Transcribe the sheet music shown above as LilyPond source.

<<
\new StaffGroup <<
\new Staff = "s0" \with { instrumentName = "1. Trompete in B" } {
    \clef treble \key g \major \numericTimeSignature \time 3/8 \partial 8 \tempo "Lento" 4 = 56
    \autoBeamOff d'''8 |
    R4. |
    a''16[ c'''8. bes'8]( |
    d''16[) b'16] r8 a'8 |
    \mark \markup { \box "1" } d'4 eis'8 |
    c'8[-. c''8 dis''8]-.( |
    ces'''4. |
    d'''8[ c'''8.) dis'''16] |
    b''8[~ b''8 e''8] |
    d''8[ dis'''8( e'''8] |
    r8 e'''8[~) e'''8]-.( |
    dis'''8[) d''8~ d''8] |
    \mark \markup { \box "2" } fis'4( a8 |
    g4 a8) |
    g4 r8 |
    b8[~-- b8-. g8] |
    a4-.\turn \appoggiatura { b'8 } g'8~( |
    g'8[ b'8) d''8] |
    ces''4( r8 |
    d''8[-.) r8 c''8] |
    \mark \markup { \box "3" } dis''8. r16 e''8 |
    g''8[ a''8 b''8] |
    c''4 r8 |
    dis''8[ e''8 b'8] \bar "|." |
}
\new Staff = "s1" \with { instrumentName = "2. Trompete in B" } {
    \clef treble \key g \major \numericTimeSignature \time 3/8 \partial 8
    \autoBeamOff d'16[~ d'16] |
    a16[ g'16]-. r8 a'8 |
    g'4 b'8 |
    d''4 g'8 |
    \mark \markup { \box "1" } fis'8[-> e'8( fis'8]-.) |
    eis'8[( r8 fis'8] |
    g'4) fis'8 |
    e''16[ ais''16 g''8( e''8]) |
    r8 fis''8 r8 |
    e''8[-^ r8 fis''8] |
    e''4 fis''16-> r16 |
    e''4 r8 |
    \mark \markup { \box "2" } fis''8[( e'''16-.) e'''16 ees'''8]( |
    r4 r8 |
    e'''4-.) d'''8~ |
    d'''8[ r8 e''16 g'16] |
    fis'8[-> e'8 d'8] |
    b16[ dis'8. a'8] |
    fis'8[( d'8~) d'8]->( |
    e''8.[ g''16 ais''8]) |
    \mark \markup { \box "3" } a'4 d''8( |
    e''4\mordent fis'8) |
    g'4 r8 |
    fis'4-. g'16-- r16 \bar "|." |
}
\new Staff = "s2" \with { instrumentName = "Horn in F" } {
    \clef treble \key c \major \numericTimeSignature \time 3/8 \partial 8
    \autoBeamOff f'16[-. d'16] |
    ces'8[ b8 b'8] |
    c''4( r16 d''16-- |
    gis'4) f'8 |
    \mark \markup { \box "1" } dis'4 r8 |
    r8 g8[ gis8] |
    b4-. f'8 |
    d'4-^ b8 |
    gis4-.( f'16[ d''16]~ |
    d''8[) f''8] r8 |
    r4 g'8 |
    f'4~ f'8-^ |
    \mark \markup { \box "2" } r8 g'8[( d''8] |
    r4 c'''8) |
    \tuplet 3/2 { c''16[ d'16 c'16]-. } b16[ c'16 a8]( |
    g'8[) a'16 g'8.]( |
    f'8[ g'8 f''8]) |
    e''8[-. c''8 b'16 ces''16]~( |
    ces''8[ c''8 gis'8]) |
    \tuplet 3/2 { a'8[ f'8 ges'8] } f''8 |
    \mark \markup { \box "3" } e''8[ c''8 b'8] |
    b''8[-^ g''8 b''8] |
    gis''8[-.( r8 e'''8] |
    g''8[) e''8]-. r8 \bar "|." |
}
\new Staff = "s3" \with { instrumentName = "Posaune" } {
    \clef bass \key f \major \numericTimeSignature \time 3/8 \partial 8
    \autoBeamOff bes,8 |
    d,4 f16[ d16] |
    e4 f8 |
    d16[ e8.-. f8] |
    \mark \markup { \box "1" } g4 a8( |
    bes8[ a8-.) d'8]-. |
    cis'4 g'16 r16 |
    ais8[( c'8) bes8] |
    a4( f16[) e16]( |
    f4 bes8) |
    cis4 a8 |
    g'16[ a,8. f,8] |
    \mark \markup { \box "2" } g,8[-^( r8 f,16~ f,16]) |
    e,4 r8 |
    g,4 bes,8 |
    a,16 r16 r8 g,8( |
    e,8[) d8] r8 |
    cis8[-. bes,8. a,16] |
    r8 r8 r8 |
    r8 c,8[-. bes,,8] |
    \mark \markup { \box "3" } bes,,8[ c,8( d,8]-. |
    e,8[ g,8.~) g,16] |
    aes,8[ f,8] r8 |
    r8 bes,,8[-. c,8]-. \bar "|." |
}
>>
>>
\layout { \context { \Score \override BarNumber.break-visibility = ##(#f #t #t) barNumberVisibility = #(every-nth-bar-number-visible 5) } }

- - - -

Pick out every line in the material above that contains the word "treble", and copy each of those lines in full.

RESULT FOR THIS EXERCISE:
    \clef treble \key g \major \numericTimeSignature \time 3/8 \partial 8 \tempo "Lento" 4 = 56
    \clef treble \key g \major \numericTimeSignature \time 3/8 \partial 8
    \clef treble \key c \major \numericTimeSignature \time 3/8 \partial 8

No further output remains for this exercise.